Skipping any pictures, give all of the records below again exactly.

Recorded information:
[Start of Attachment]

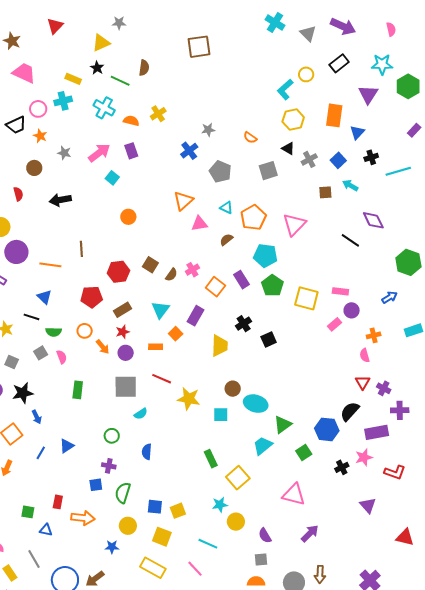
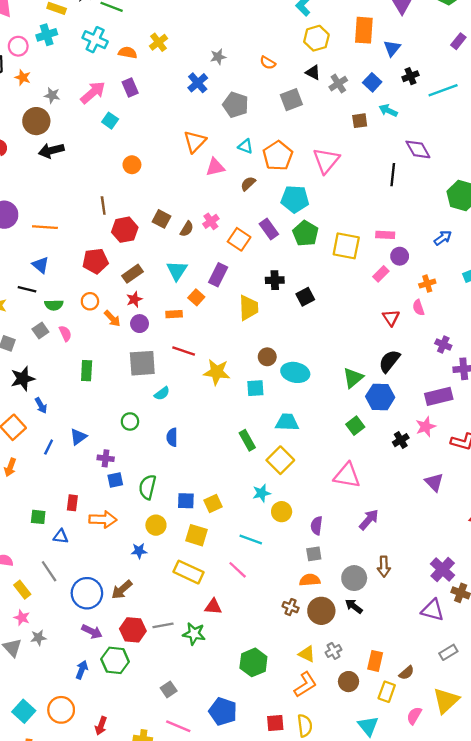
brown circle: (34, 168) -> (36, 121), moved, size x1.5
black line: (350, 240) -> (393, 175), turned 66
brown line: (81, 249) -> (103, 205), moved
black cross: (244, 324) -> (275, 280), turned 35
red triangle: (363, 382) -> (391, 318), moved
black semicircle: (350, 411) -> (389, 361), moved
green triangle: (283, 425) -> (353, 378), moved
cyan trapezoid: (263, 446) -> (287, 422), moved, turned 45
purple cross: (109, 466) -> (106, 458), moved
purple semicircle: (265, 536) -> (317, 526), turned 42

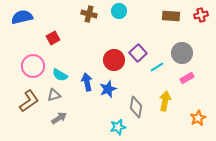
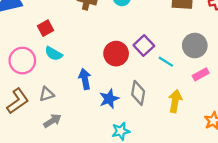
cyan line: (157, 67) -> (166, 62), turned 64
cyan semicircle: (60, 75) -> (54, 54), moved
blue star: (108, 89) -> (109, 99), moved
gray diamond: (136, 107) -> (138, 93), moved

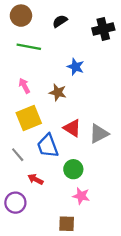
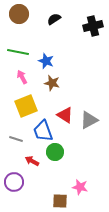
green line: (29, 47) -> (18, 52), moved
blue star: (76, 67) -> (46, 61), moved
gray line: (18, 155) -> (16, 139), turned -32
green circle: (73, 169) -> (55, 152), moved
pink star: (81, 196) -> (80, 187), moved

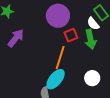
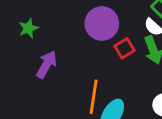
orange line: (60, 58) -> (94, 97), moved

[End of Attachment]

Output of the exercise:
brown circle: (34, 168) -> (36, 121), moved, size x1.5
black line: (350, 240) -> (393, 175), turned 66
brown line: (81, 249) -> (103, 205), moved
black cross: (244, 324) -> (275, 280), turned 35
red triangle: (363, 382) -> (391, 318), moved
black semicircle: (350, 411) -> (389, 361), moved
green triangle: (283, 425) -> (353, 378), moved
cyan trapezoid: (263, 446) -> (287, 422), moved, turned 45
purple cross: (109, 466) -> (106, 458), moved
purple semicircle: (265, 536) -> (317, 526), turned 42

cyan line: (157, 67) -> (166, 62), turned 64
cyan semicircle: (60, 75) -> (54, 54), moved
blue star: (108, 89) -> (109, 99), moved
gray diamond: (136, 107) -> (138, 93), moved

green line: (29, 47) -> (18, 52), moved
blue star: (76, 67) -> (46, 61), moved
gray line: (18, 155) -> (16, 139), turned -32
green circle: (73, 169) -> (55, 152), moved
pink star: (81, 196) -> (80, 187), moved

orange line: (60, 58) -> (94, 97), moved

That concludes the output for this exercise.